• **TASK PROMPT**
Which lines of the entries below run from the one holding "added: red bowling" to the one holding "moved: blue robot", inclusive? Set down exactly those lines and no others.

• **RECORDS FOR THIS TASK**

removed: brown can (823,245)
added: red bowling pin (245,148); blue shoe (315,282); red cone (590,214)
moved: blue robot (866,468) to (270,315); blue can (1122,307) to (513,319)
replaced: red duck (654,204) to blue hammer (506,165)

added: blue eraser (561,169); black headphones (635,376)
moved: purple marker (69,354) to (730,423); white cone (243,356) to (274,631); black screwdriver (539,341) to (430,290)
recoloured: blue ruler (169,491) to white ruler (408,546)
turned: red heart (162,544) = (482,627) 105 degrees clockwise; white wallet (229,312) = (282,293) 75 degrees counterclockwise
--
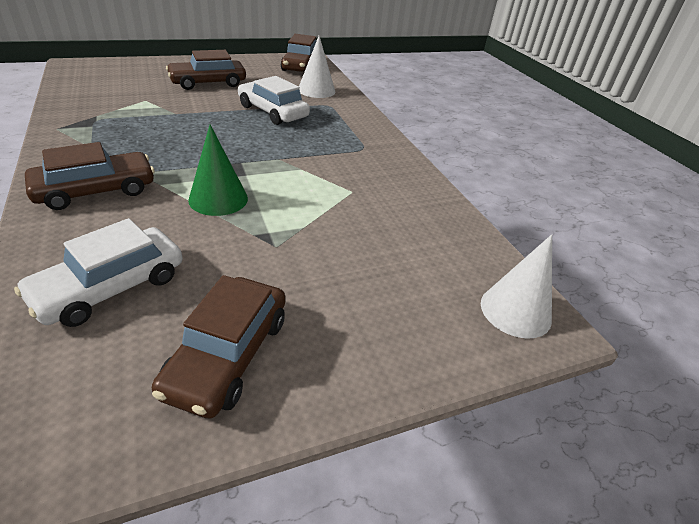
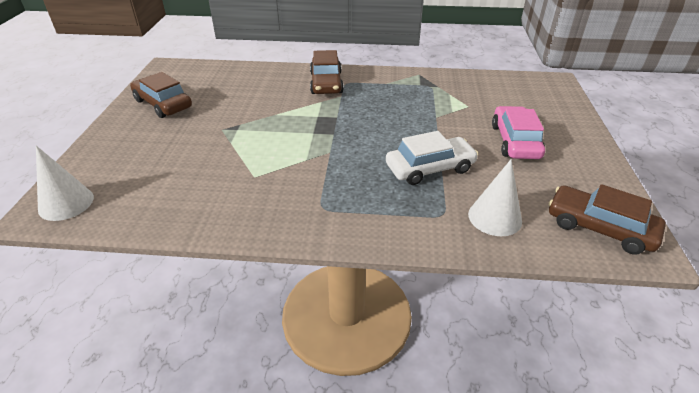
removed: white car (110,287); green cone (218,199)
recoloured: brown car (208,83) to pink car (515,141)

• **SOLUTION FOR THIS EXERCISE**
added: red bowling pin (245,148); blue shoe (315,282); red cone (590,214)
moved: blue robot (866,468) to (270,315); blue can (1122,307) to (513,319)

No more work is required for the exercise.